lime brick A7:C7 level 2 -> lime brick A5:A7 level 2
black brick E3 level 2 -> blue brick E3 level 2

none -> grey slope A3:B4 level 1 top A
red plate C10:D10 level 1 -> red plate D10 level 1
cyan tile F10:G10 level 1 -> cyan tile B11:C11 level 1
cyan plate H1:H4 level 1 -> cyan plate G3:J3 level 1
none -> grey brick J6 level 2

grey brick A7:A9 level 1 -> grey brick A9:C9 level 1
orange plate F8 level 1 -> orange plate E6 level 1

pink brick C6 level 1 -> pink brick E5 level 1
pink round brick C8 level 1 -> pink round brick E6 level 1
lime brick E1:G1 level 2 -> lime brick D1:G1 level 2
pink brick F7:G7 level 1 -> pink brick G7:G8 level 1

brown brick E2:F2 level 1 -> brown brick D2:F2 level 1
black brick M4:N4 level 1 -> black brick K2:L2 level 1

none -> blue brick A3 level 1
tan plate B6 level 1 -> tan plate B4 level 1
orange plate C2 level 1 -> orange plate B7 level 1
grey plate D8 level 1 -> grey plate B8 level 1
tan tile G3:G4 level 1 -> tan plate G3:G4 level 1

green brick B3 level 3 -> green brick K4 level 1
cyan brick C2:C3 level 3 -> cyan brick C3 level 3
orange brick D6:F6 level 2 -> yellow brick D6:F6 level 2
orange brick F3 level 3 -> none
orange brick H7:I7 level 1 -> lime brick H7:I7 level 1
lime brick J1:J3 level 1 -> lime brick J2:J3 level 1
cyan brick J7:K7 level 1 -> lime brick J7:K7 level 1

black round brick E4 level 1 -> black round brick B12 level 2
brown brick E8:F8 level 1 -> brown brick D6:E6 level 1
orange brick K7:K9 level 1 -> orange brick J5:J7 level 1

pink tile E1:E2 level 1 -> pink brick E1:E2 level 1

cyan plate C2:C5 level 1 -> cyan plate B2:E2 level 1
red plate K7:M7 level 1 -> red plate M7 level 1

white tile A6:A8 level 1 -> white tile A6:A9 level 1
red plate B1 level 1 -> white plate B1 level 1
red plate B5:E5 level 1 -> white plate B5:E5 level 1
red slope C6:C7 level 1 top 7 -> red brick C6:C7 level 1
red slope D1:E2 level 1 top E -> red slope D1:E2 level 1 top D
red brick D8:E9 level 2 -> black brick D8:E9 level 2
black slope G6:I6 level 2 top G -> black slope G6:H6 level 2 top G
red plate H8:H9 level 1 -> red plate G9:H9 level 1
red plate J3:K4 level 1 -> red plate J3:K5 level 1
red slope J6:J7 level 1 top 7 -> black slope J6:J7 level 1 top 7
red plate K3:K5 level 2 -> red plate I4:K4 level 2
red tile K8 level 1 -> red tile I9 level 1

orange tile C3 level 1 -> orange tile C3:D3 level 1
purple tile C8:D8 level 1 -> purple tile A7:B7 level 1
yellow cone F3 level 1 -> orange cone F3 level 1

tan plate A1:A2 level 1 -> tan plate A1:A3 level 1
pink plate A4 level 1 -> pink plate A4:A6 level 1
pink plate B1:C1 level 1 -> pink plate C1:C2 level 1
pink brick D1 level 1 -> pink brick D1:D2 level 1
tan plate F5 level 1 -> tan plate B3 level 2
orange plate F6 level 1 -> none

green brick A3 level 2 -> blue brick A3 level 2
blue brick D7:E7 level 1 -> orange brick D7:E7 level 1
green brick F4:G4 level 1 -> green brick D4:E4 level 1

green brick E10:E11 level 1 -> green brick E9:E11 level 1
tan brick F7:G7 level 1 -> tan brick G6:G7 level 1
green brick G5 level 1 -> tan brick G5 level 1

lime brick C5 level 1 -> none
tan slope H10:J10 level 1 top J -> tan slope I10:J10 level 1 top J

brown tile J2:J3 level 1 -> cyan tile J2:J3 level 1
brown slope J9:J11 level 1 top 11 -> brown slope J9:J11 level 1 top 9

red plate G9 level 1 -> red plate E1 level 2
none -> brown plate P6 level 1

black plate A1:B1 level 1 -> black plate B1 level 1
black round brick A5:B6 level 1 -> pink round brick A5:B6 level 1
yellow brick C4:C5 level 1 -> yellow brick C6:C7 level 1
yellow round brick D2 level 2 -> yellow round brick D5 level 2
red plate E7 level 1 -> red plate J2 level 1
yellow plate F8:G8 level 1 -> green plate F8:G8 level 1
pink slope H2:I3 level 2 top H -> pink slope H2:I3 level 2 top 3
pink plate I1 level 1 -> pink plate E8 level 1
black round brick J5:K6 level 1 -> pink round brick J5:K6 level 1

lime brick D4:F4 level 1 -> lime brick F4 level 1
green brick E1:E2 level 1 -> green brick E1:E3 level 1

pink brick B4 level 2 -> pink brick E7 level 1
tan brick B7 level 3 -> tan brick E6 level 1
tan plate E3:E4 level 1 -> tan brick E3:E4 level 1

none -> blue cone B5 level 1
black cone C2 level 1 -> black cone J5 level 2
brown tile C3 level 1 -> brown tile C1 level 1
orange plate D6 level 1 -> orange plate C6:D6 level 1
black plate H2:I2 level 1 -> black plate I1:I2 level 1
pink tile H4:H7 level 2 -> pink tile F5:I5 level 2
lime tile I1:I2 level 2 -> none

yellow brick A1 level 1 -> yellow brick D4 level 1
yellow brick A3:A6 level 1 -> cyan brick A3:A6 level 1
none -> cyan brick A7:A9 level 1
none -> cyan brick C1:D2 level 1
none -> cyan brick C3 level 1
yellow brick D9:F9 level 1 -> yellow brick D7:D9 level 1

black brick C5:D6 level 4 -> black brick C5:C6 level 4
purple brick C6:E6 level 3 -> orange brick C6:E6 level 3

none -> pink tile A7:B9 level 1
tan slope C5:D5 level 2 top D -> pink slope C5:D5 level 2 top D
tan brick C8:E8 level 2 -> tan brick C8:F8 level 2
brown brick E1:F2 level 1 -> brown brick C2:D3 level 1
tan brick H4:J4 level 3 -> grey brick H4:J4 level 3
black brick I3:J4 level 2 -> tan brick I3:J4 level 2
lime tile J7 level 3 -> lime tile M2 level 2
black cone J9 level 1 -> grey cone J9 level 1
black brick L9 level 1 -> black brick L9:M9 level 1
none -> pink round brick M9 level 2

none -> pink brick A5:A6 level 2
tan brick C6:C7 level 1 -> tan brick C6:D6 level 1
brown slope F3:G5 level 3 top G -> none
***
- _Requirement_:
Starting at the line in the records above that contains "brown brick E1:F2", output every line up to and including the last one, with nothing added.

- _Output of the task_:
brown brick E1:F2 level 1 -> brown brick C2:D3 level 1
tan brick H4:J4 level 3 -> grey brick H4:J4 level 3
black brick I3:J4 level 2 -> tan brick I3:J4 level 2
lime tile J7 level 3 -> lime tile M2 level 2
black cone J9 level 1 -> grey cone J9 level 1
black brick L9 level 1 -> black brick L9:M9 level 1
none -> pink round brick M9 level 2

none -> pink brick A5:A6 level 2
tan brick C6:C7 level 1 -> tan brick C6:D6 level 1
brown slope F3:G5 level 3 top G -> none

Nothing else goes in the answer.